> _Data segment_:
_ _ _ _ _ _ _
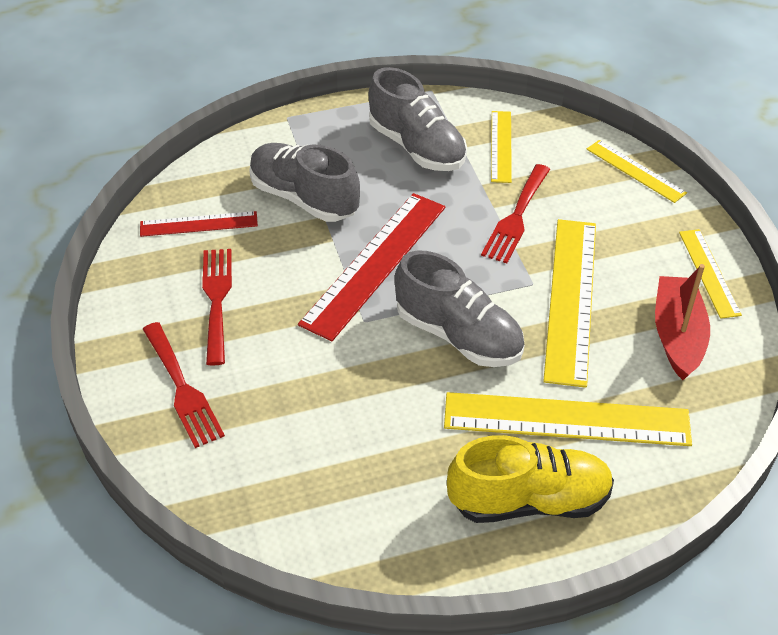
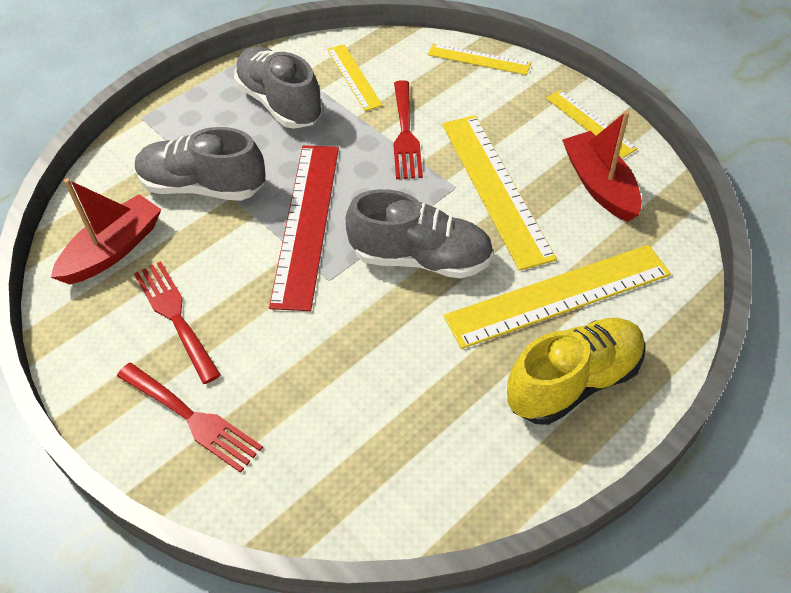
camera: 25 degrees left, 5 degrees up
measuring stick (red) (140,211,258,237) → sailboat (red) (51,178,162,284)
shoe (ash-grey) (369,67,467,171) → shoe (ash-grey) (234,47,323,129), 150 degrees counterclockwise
_ _ _ _ _ _ _
> _Prompt_: Where the word "degrees" shows up in a line of the listing, return that line.

> _Answer box_:
camera: 25 degrees left, 5 degrees up
shoe (ash-grey) (369,67,467,171) → shoe (ash-grey) (234,47,323,129), 150 degrees counterclockwise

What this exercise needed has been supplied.